Edit difference data:
....
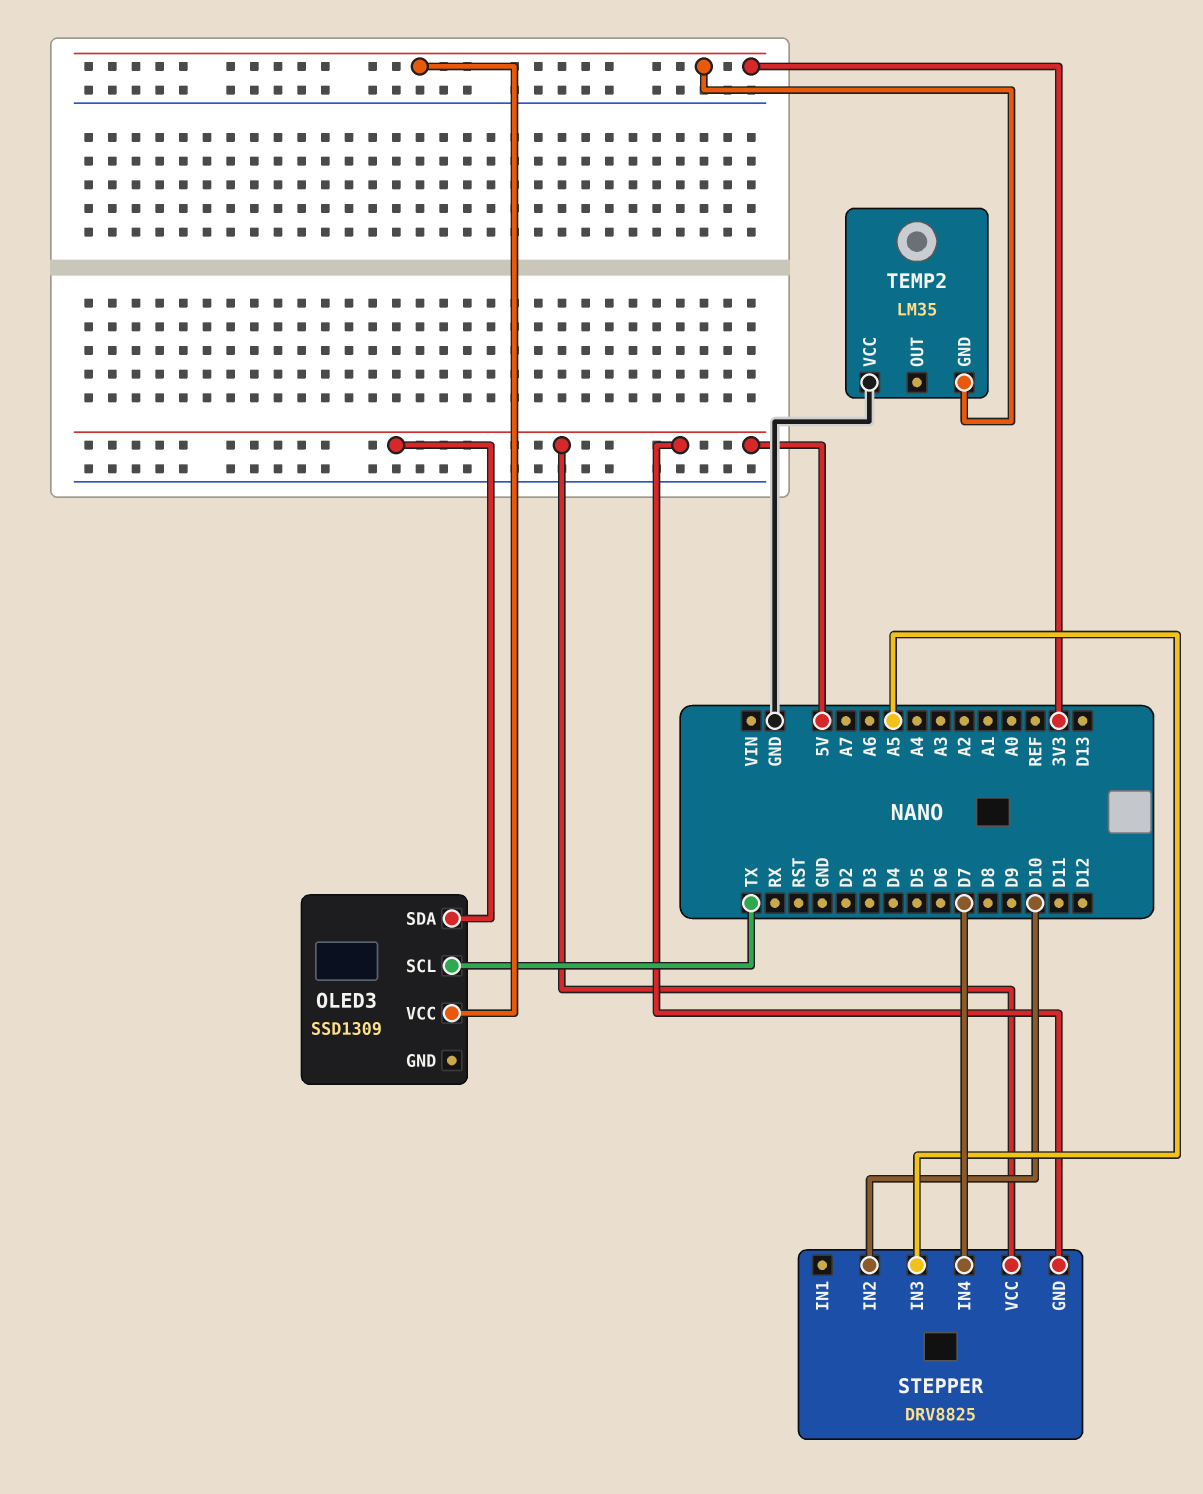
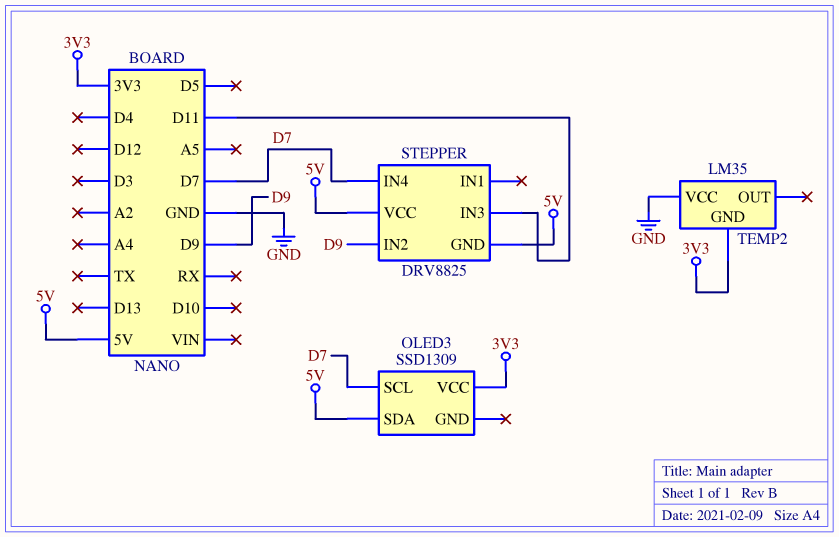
OLED3 pin SCL: TX -> D7
STEPPER pin IN2: D10 -> D9
STEPPER pin IN3: A5 -> D11

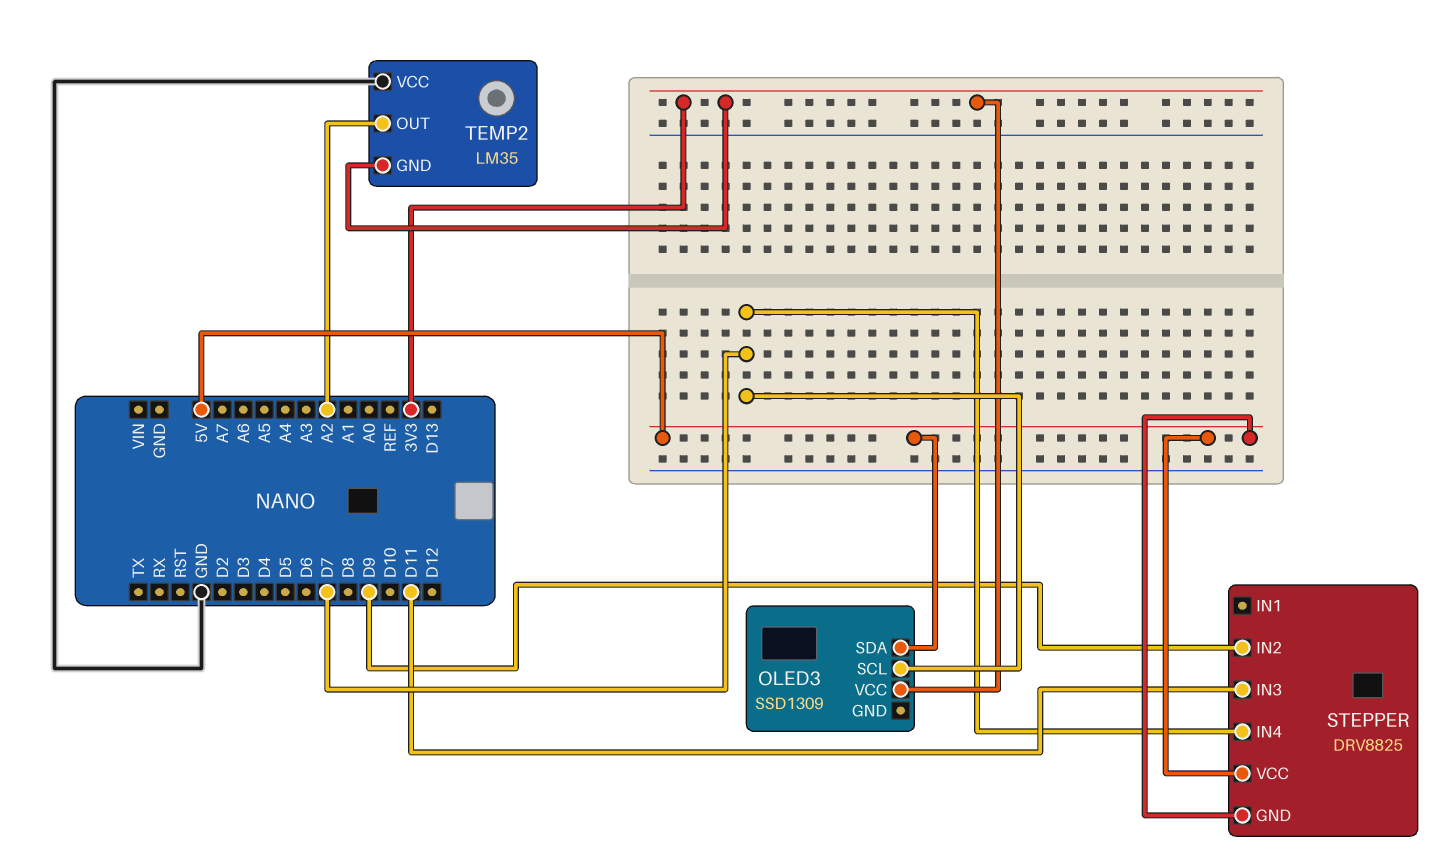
TEMP2 pin OUT: none -> A2

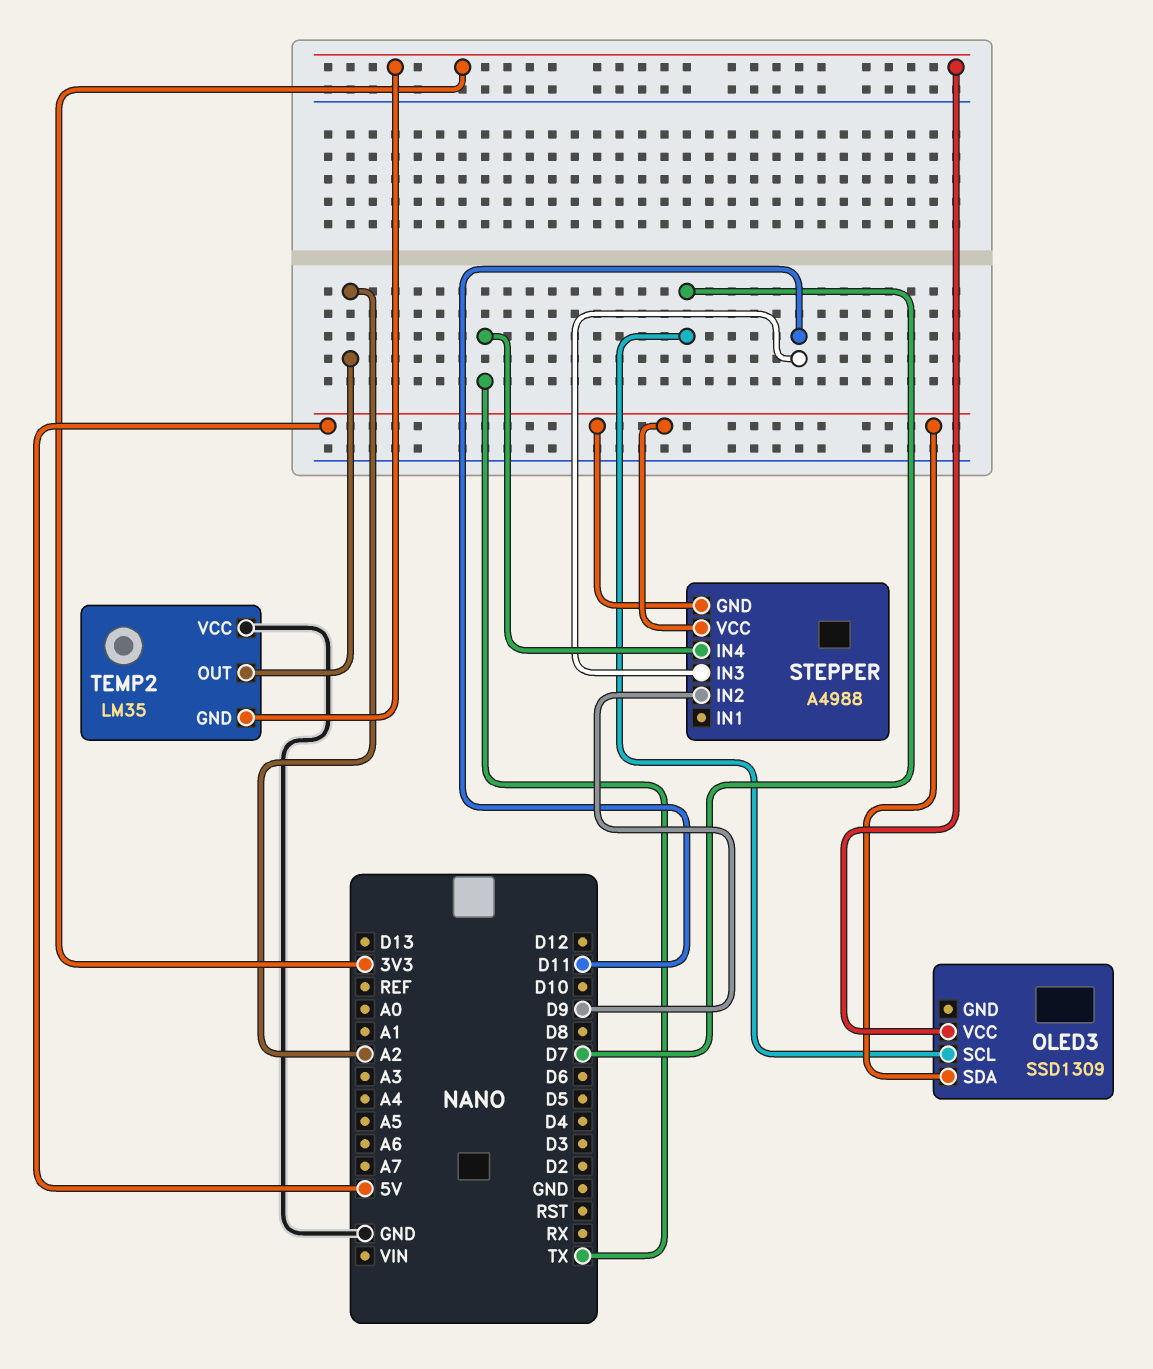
STEPPER: DRV8825 -> A4988
STEPPER pin IN4: D7 -> TX

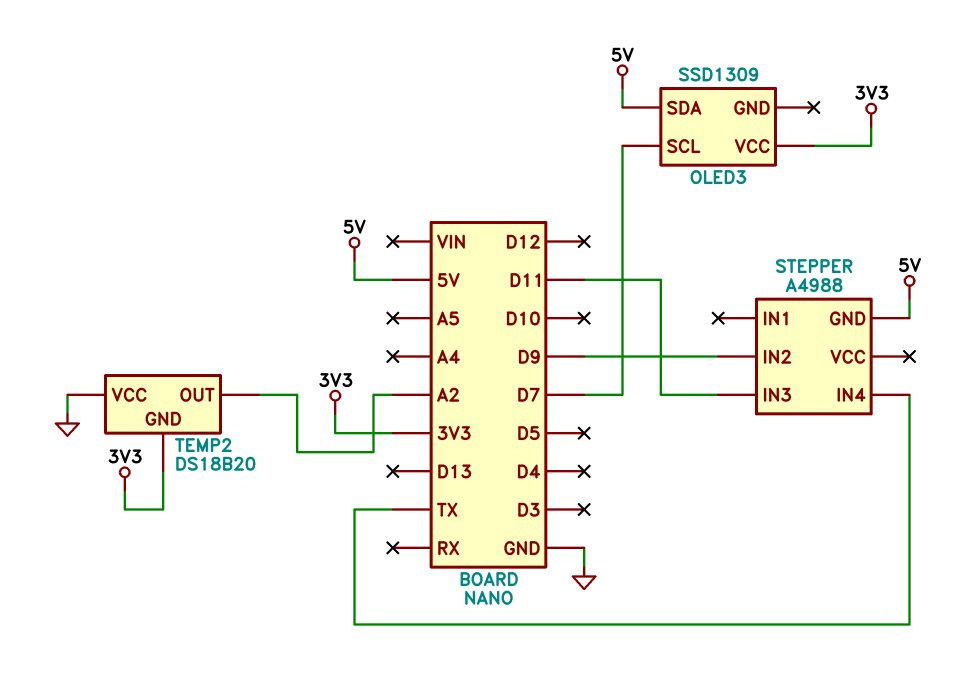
STEPPER pin VCC: 5V -> none
TEMP2: LM35 -> DS18B20

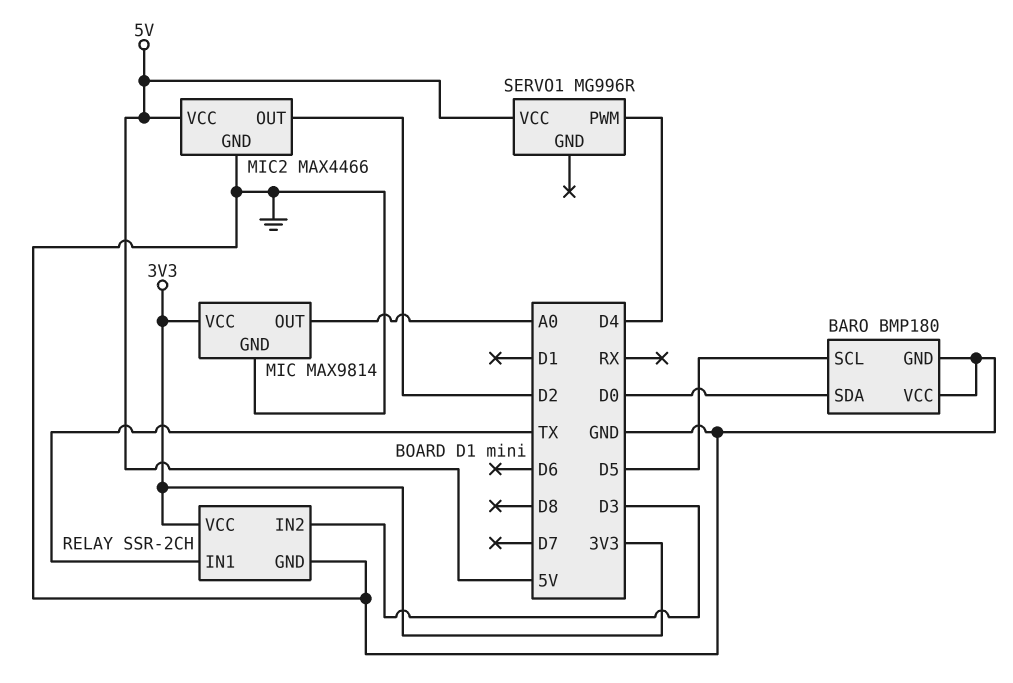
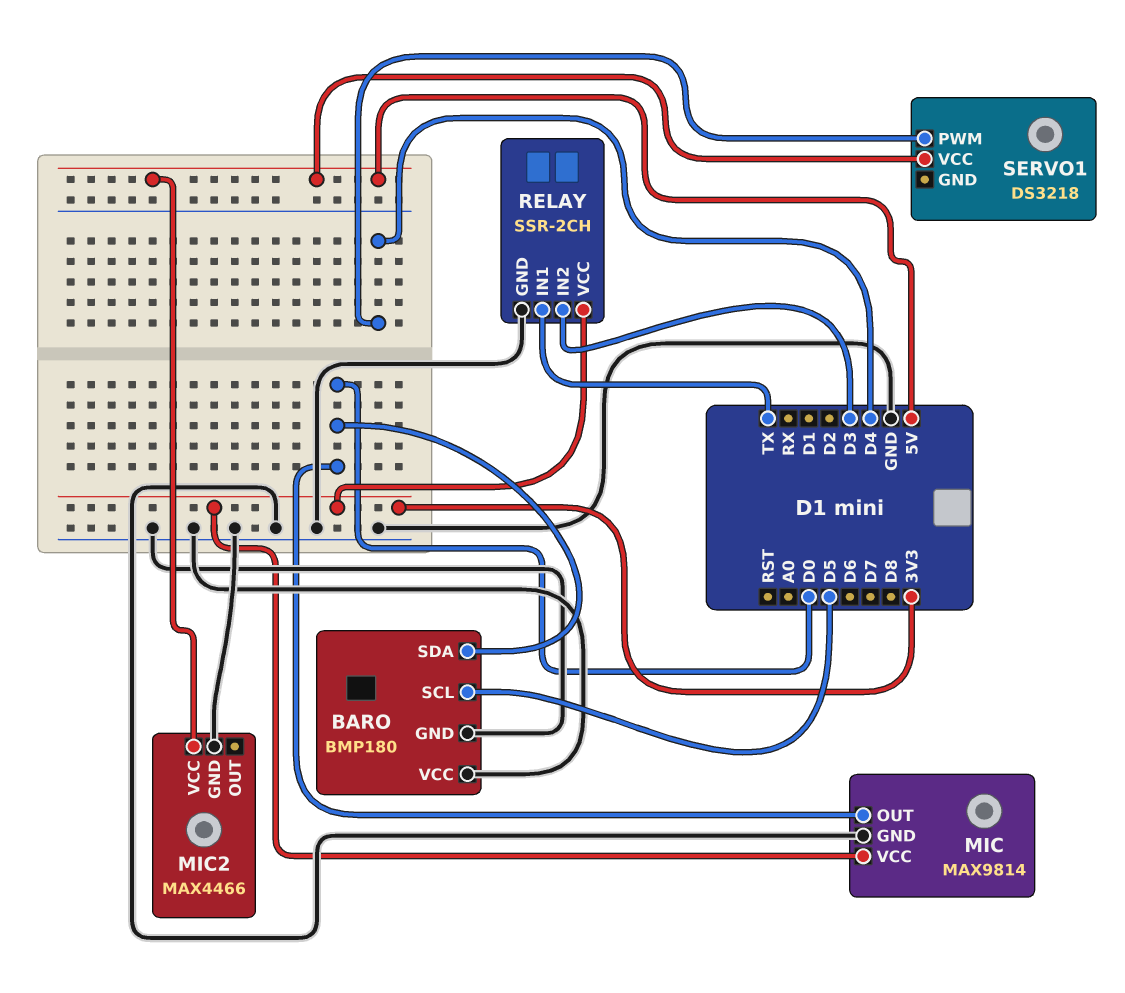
MIC pin OUT: A0 -> D0
MIC2 pin OUT: D2 -> none
SERVO1: MG996R -> DS3218

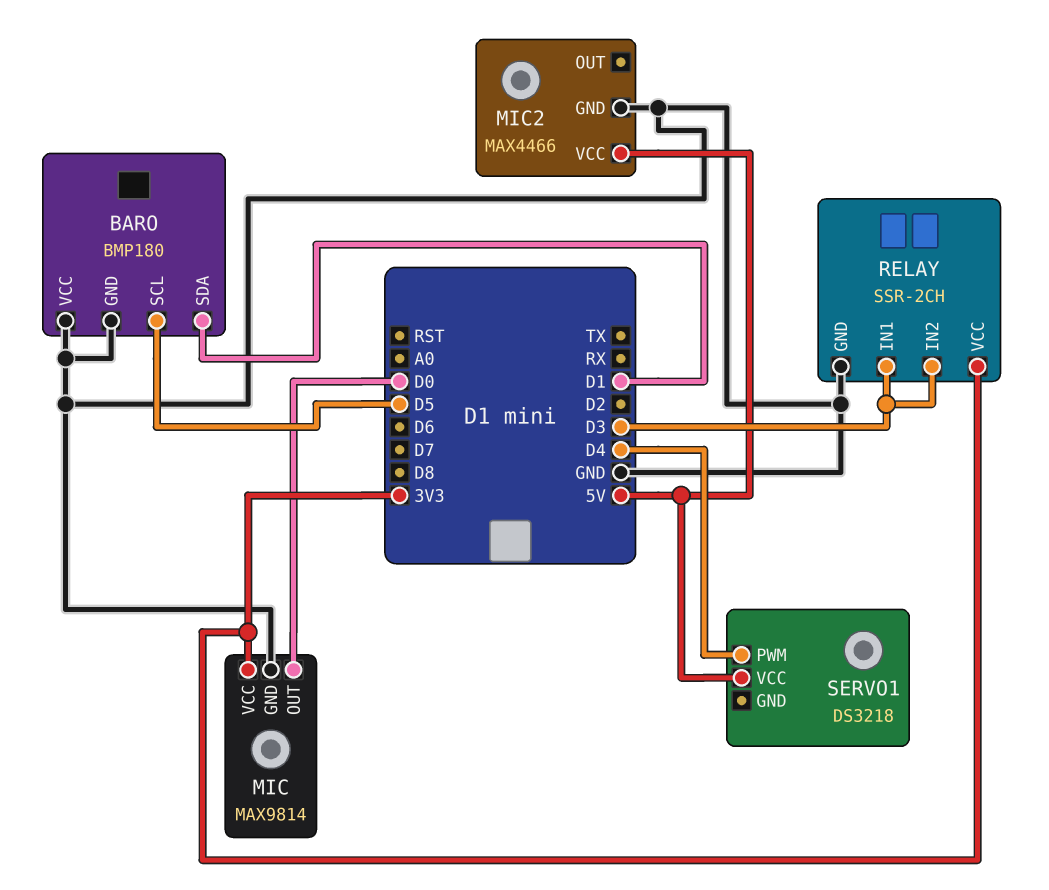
BARO pin SDA: D0 -> D1
RELAY pin IN1: TX -> D3

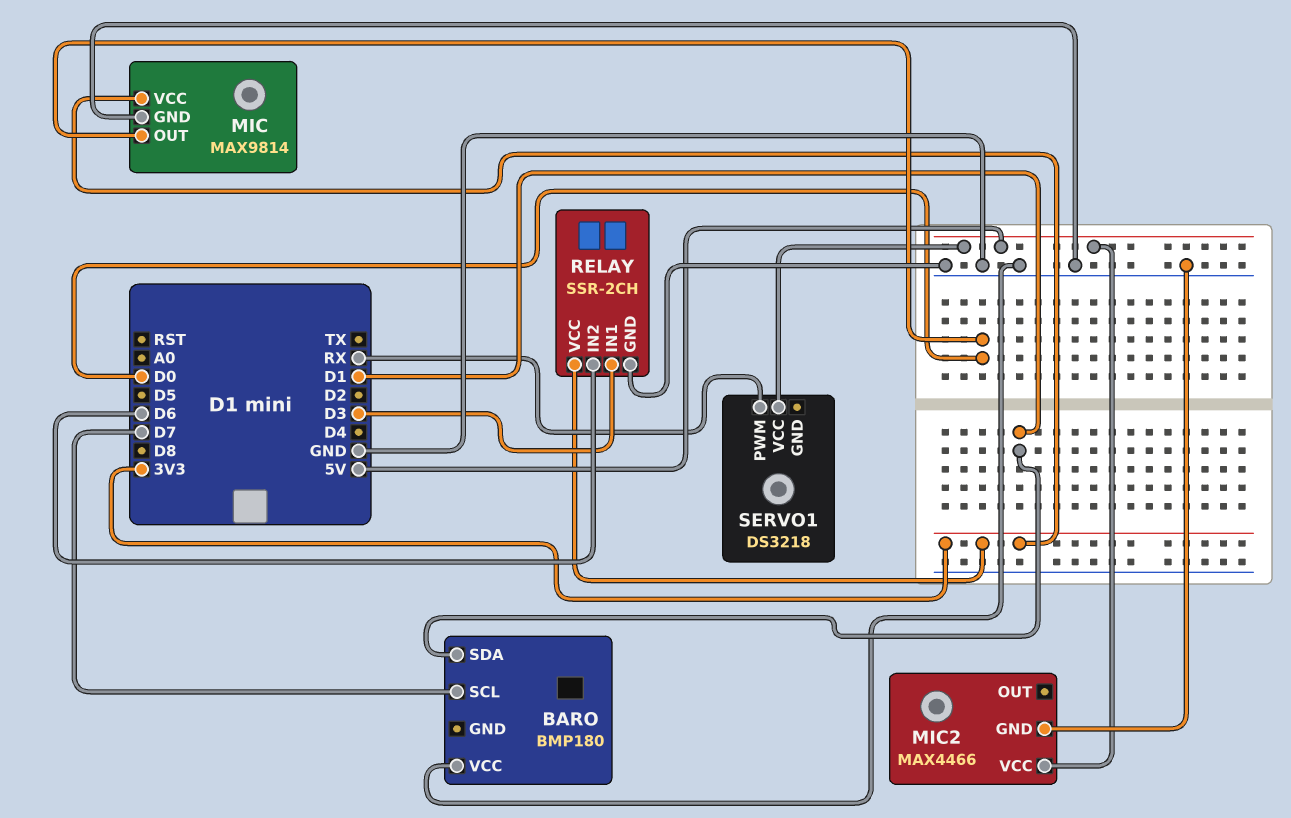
BARO pin GND: GND -> none
BARO pin SCL: D5 -> D7
RELAY pin IN2: D3 -> D6
SERVO1 pin PWM: D4 -> RX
....
What to work on:
Only the lines from the one containing "STEPPER pin IN3: A5 -> D11" through the last line of the entries above, both included, belong in the answer, written out exactly; pictures do not.

Worked solution:
STEPPER pin IN3: A5 -> D11

TEMP2 pin OUT: none -> A2

STEPPER: DRV8825 -> A4988
STEPPER pin IN4: D7 -> TX

STEPPER pin VCC: 5V -> none
TEMP2: LM35 -> DS18B20

MIC pin OUT: A0 -> D0
MIC2 pin OUT: D2 -> none
SERVO1: MG996R -> DS3218

BARO pin SDA: D0 -> D1
RELAY pin IN1: TX -> D3

BARO pin GND: GND -> none
BARO pin SCL: D5 -> D7
RELAY pin IN2: D3 -> D6
SERVO1 pin PWM: D4 -> RX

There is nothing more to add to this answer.